>>>

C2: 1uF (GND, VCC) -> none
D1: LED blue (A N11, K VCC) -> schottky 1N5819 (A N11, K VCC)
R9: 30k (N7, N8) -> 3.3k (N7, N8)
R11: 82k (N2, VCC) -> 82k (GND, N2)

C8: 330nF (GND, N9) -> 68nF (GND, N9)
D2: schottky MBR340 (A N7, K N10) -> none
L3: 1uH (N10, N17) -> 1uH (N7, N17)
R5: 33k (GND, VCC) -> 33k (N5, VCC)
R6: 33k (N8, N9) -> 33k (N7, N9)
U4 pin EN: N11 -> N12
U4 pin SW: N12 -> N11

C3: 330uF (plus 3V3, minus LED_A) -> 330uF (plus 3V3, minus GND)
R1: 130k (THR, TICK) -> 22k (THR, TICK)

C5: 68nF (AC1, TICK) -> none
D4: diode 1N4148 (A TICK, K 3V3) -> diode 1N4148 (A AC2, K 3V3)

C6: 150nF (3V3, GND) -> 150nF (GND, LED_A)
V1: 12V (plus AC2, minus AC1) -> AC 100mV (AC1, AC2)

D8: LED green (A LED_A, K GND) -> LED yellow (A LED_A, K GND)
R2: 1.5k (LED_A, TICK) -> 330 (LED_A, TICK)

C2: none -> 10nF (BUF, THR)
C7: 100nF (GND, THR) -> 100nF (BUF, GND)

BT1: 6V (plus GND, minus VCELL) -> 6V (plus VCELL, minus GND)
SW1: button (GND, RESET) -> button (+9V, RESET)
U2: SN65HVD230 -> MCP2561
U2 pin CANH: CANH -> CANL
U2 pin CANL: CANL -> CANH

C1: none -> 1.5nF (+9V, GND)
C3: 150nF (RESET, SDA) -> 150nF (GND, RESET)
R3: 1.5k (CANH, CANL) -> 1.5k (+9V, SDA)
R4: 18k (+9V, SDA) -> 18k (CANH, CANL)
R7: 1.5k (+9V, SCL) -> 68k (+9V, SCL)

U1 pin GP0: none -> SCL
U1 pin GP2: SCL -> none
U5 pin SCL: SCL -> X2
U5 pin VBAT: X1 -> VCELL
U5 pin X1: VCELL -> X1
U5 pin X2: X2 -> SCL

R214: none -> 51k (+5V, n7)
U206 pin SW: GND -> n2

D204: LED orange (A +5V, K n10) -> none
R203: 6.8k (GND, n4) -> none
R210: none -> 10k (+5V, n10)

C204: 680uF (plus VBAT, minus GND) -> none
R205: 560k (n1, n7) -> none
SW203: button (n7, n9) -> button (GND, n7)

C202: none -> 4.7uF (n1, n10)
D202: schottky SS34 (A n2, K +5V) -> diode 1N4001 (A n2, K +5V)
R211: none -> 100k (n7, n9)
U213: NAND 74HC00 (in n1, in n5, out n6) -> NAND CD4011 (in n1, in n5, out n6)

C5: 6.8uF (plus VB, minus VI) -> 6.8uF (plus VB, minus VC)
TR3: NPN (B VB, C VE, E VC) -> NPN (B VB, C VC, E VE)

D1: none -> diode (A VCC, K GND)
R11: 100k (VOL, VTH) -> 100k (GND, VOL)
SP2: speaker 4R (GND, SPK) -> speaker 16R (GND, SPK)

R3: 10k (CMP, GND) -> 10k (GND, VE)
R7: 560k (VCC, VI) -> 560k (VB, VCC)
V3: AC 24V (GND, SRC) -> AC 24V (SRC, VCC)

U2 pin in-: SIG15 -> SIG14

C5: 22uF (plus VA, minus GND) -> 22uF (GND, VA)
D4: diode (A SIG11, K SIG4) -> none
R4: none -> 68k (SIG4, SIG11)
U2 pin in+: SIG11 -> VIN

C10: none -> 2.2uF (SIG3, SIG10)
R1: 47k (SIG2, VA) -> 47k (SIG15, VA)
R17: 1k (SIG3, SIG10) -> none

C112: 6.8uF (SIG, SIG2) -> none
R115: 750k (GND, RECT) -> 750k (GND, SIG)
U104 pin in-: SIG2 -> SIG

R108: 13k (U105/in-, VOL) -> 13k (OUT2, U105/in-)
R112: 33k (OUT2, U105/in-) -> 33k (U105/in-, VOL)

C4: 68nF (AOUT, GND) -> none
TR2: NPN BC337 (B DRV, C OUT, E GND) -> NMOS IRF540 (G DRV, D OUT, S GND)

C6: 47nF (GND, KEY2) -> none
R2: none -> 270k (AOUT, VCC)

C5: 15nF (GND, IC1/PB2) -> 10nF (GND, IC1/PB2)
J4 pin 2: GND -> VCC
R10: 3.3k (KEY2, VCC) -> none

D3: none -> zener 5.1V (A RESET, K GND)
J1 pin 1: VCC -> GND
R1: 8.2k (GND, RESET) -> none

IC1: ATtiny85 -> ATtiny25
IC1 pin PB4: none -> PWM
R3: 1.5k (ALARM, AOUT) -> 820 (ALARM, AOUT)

<<<

Action item: Could you reproduce exactly the lines of the entries above, from the one with "C2: none -> 10nF (BUF, THR)" through the one with "C112: 6.8uF (SIG, SIG2) -> none", and nothing else?

Exercise response:
C2: none -> 10nF (BUF, THR)
C7: 100nF (GND, THR) -> 100nF (BUF, GND)

BT1: 6V (plus GND, minus VCELL) -> 6V (plus VCELL, minus GND)
SW1: button (GND, RESET) -> button (+9V, RESET)
U2: SN65HVD230 -> MCP2561
U2 pin CANH: CANH -> CANL
U2 pin CANL: CANL -> CANH

C1: none -> 1.5nF (+9V, GND)
C3: 150nF (RESET, SDA) -> 150nF (GND, RESET)
R3: 1.5k (CANH, CANL) -> 1.5k (+9V, SDA)
R4: 18k (+9V, SDA) -> 18k (CANH, CANL)
R7: 1.5k (+9V, SCL) -> 68k (+9V, SCL)

U1 pin GP0: none -> SCL
U1 pin GP2: SCL -> none
U5 pin SCL: SCL -> X2
U5 pin VBAT: X1 -> VCELL
U5 pin X1: VCELL -> X1
U5 pin X2: X2 -> SCL

R214: none -> 51k (+5V, n7)
U206 pin SW: GND -> n2

D204: LED orange (A +5V, K n10) -> none
R203: 6.8k (GND, n4) -> none
R210: none -> 10k (+5V, n10)

C204: 680uF (plus VBAT, minus GND) -> none
R205: 560k (n1, n7) -> none
SW203: button (n7, n9) -> button (GND, n7)

C202: none -> 4.7uF (n1, n10)
D202: schottky SS34 (A n2, K +5V) -> diode 1N4001 (A n2, K +5V)
R211: none -> 100k (n7, n9)
U213: NAND 74HC00 (in n1, in n5, out n6) -> NAND CD4011 (in n1, in n5, out n6)

C5: 6.8uF (plus VB, minus VI) -> 6.8uF (plus VB, minus VC)
TR3: NPN (B VB, C VE, E VC) -> NPN (B VB, C VC, E VE)

D1: none -> diode (A VCC, K GND)
R11: 100k (VOL, VTH) -> 100k (GND, VOL)
SP2: speaker 4R (GND, SPK) -> speaker 16R (GND, SPK)

R3: 10k (CMP, GND) -> 10k (GND, VE)
R7: 560k (VCC, VI) -> 560k (VB, VCC)
V3: AC 24V (GND, SRC) -> AC 24V (SRC, VCC)

U2 pin in-: SIG15 -> SIG14

C5: 22uF (plus VA, minus GND) -> 22uF (GND, VA)
D4: diode (A SIG11, K SIG4) -> none
R4: none -> 68k (SIG4, SIG11)
U2 pin in+: SIG11 -> VIN

C10: none -> 2.2uF (SIG3, SIG10)
R1: 47k (SIG2, VA) -> 47k (SIG15, VA)
R17: 1k (SIG3, SIG10) -> none

C112: 6.8uF (SIG, SIG2) -> none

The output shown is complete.